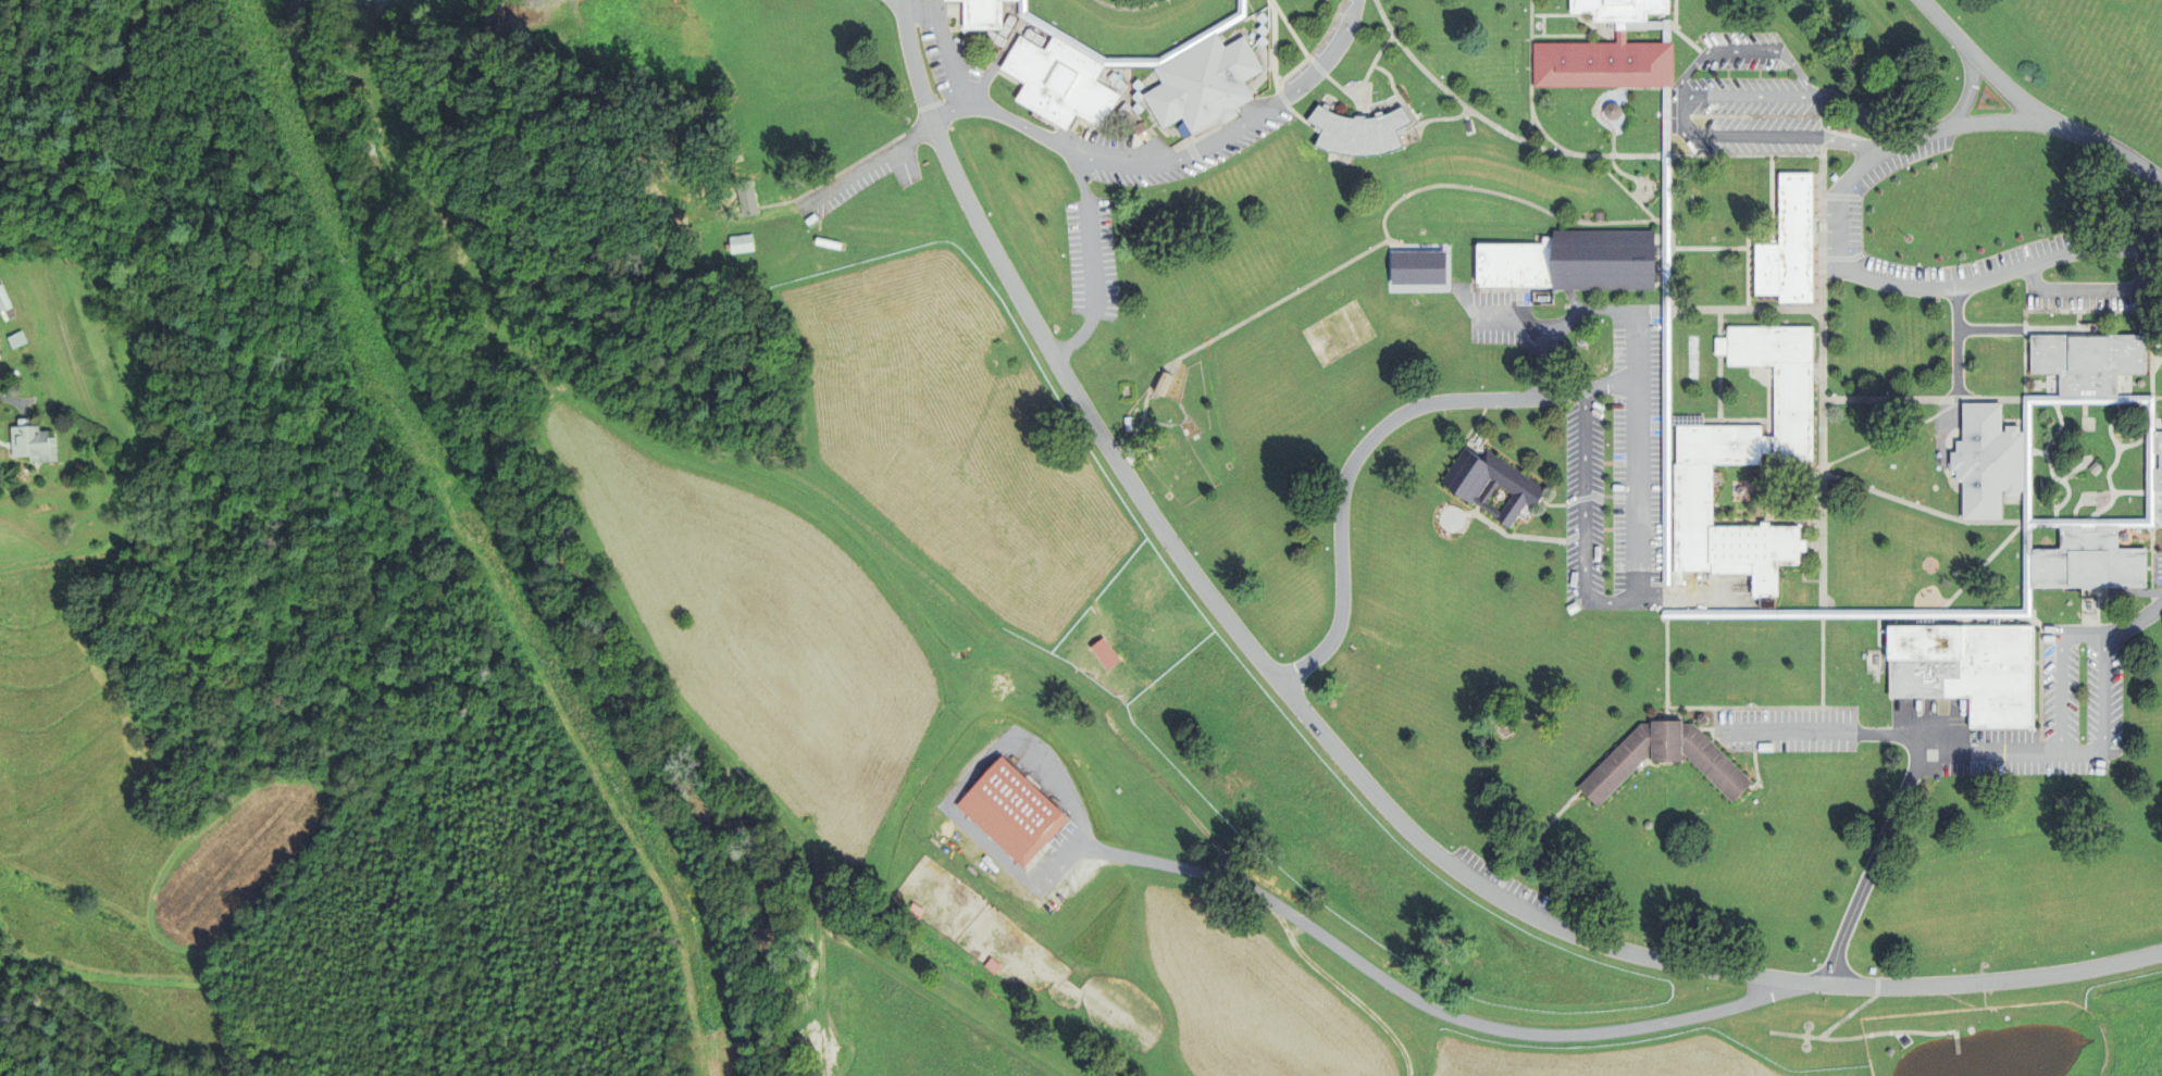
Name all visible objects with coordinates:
road: (947, 40)
building: (1599, 49)
road: (1966, 90)
road: (2027, 108)
building: (1608, 111)
road: (1996, 119)
building: (1355, 131)
road: (1170, 159)
building: (741, 197)
building: (734, 242)
building: (1787, 243)
building: (1567, 261)
road: (1090, 263)
building: (1413, 266)
road: (1898, 287)
building: (6, 309)
building: (11, 342)
road: (1544, 361)
building: (1157, 383)
road: (1638, 383)
road: (1371, 438)
building: (25, 443)
building: (1736, 450)
building: (2066, 468)
building: (1488, 485)
road: (1583, 514)
river: (552, 548)
building: (1978, 615)
road: (2132, 625)
road: (2083, 635)
building: (1100, 653)
building: (1965, 669)
building: (1662, 759)
road: (1342, 760)
road: (1907, 786)
building: (1009, 811)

Instruction:
Copy out each record word for word and omit any pictures.

Response below:
Name all visible objects with coordinates:
road: (947, 40)
building: (1599, 49)
road: (1966, 90)
road: (2027, 108)
building: (1608, 111)
road: (1996, 119)
building: (1355, 131)
road: (1170, 159)
building: (741, 197)
building: (734, 242)
building: (1787, 243)
building: (1567, 261)
road: (1090, 263)
building: (1413, 266)
road: (1898, 287)
building: (6, 309)
building: (11, 342)
road: (1544, 361)
building: (1157, 383)
road: (1638, 383)
road: (1371, 438)
building: (25, 443)
building: (1736, 450)
building: (2066, 468)
building: (1488, 485)
road: (1583, 514)
river: (552, 548)
building: (1978, 615)
road: (2132, 625)
road: (2083, 635)
building: (1100, 653)
building: (1965, 669)
building: (1662, 759)
road: (1342, 760)
road: (1907, 786)
building: (1009, 811)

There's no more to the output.